*** Data for processing ***

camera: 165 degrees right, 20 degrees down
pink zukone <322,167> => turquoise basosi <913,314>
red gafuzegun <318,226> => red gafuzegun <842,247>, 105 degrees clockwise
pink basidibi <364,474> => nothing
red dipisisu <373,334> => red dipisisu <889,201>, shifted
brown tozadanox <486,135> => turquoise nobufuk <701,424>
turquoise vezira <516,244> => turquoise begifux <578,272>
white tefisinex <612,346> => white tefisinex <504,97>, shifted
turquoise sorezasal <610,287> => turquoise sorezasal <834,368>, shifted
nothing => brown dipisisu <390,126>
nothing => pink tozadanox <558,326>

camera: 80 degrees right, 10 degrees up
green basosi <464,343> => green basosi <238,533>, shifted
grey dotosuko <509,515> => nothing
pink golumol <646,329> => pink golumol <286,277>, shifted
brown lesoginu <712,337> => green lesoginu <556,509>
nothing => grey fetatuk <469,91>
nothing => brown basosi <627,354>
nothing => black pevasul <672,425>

***
*** Data for processing ***

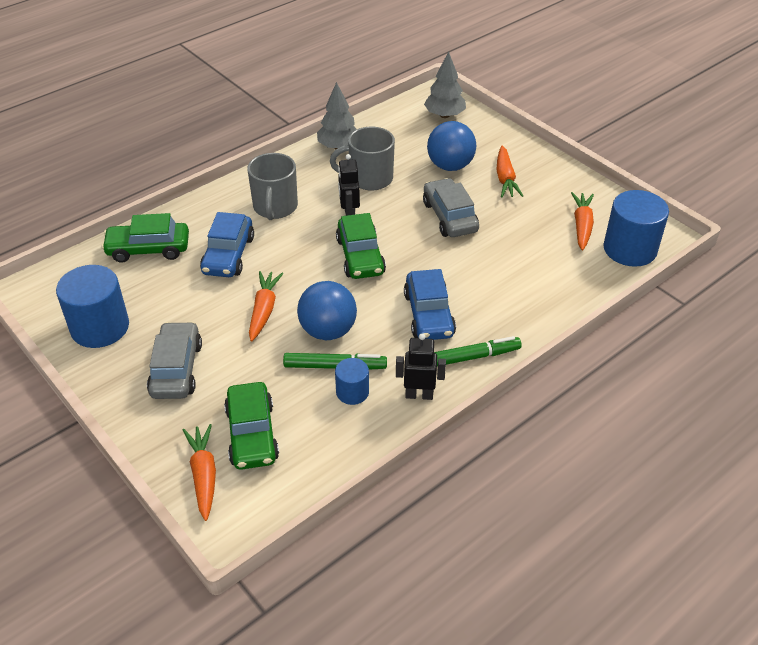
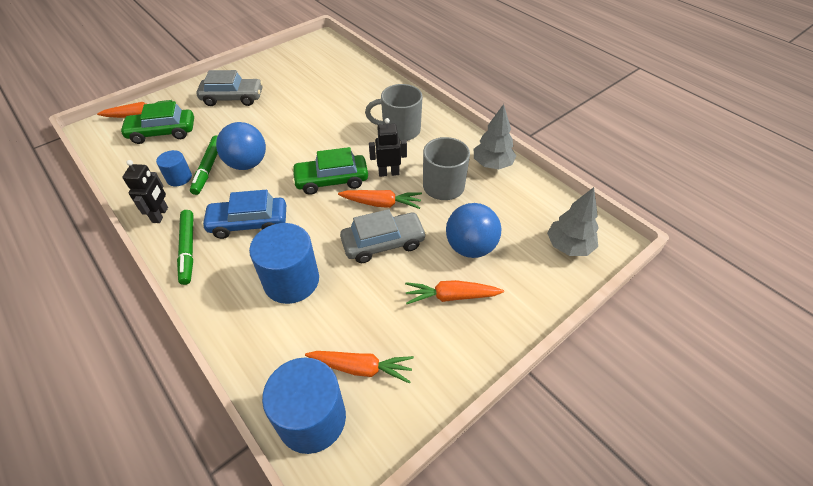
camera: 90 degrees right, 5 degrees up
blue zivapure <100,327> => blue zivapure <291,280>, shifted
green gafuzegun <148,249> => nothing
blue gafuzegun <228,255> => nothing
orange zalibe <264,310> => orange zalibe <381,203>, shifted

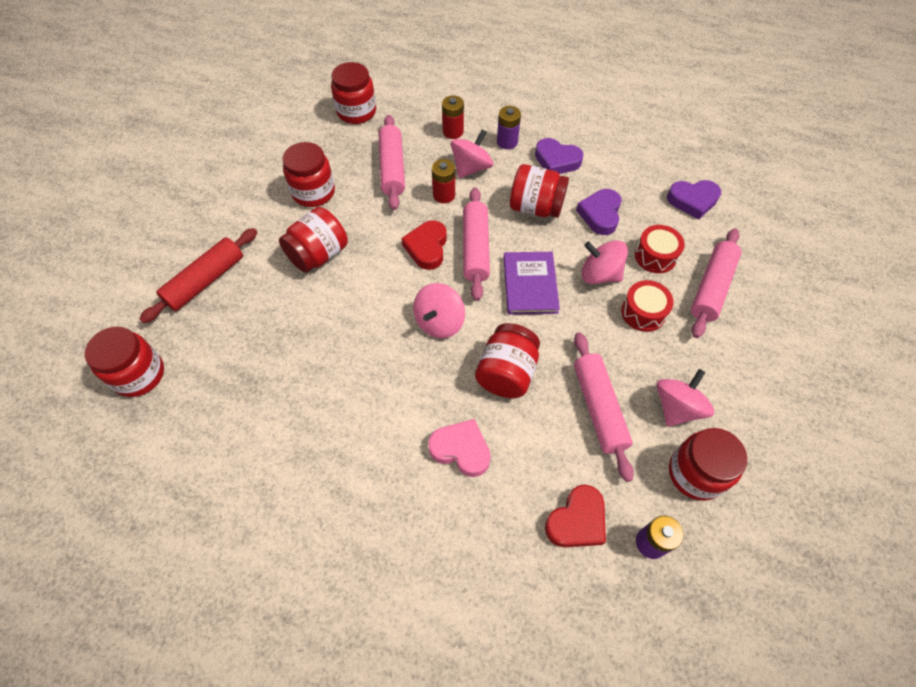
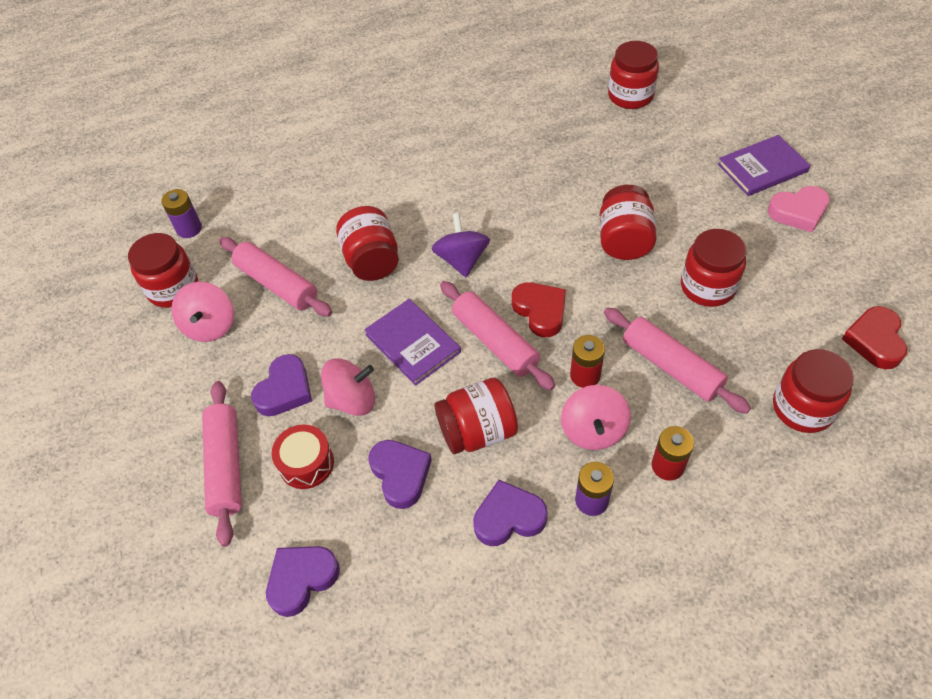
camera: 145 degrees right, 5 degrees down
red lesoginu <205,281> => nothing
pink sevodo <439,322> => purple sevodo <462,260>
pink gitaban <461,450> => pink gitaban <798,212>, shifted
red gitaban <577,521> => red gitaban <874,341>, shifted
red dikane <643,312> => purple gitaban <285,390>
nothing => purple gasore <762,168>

***
*** Data for processing ***

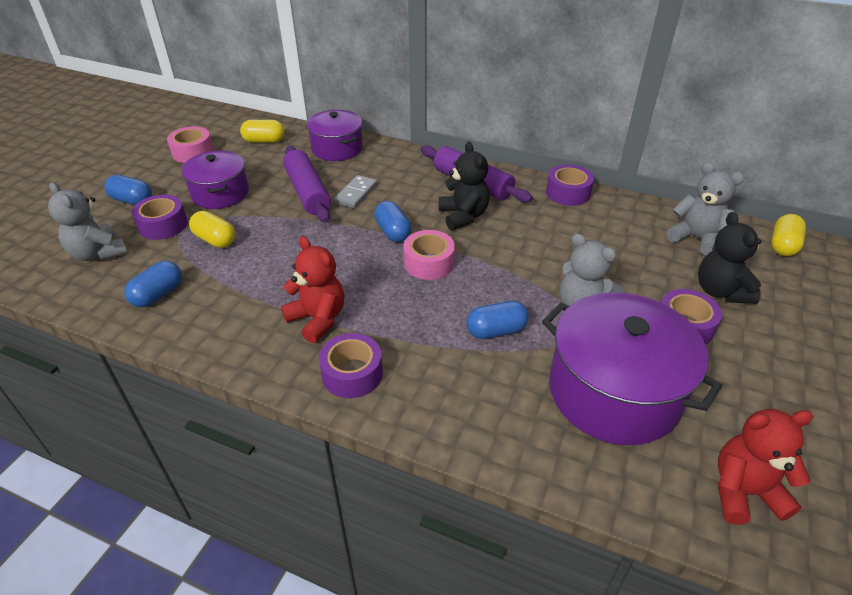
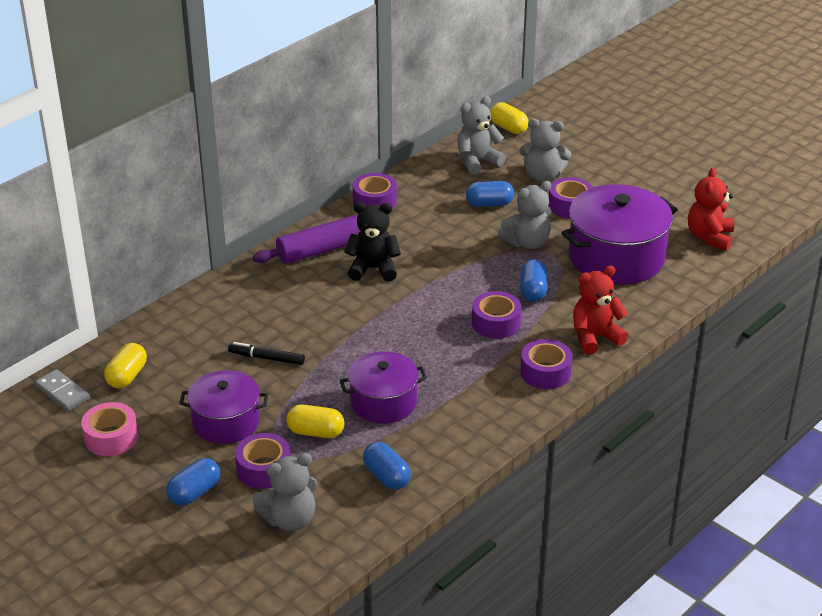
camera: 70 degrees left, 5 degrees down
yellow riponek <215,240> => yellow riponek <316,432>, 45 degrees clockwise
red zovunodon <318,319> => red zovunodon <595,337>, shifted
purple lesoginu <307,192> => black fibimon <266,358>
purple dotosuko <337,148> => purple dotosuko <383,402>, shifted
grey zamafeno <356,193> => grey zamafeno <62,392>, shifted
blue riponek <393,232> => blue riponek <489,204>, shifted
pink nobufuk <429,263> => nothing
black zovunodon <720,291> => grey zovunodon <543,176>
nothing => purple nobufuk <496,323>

***

Aim of the exercise: In the entries above, find the line holding "camera: 165 degrees right, 20 degrees down" and the line holding "nothing => black pevasul <672,425>", then retype exactly those two lines and every line between them, and nothing else.

Solved problem:
camera: 165 degrees right, 20 degrees down
pink zukone <322,167> => turquoise basosi <913,314>
red gafuzegun <318,226> => red gafuzegun <842,247>, 105 degrees clockwise
pink basidibi <364,474> => nothing
red dipisisu <373,334> => red dipisisu <889,201>, shifted
brown tozadanox <486,135> => turquoise nobufuk <701,424>
turquoise vezira <516,244> => turquoise begifux <578,272>
white tefisinex <612,346> => white tefisinex <504,97>, shifted
turquoise sorezasal <610,287> => turquoise sorezasal <834,368>, shifted
nothing => brown dipisisu <390,126>
nothing => pink tozadanox <558,326>

camera: 80 degrees right, 10 degrees up
green basosi <464,343> => green basosi <238,533>, shifted
grey dotosuko <509,515> => nothing
pink golumol <646,329> => pink golumol <286,277>, shifted
brown lesoginu <712,337> => green lesoginu <556,509>
nothing => grey fetatuk <469,91>
nothing => brown basosi <627,354>
nothing => black pevasul <672,425>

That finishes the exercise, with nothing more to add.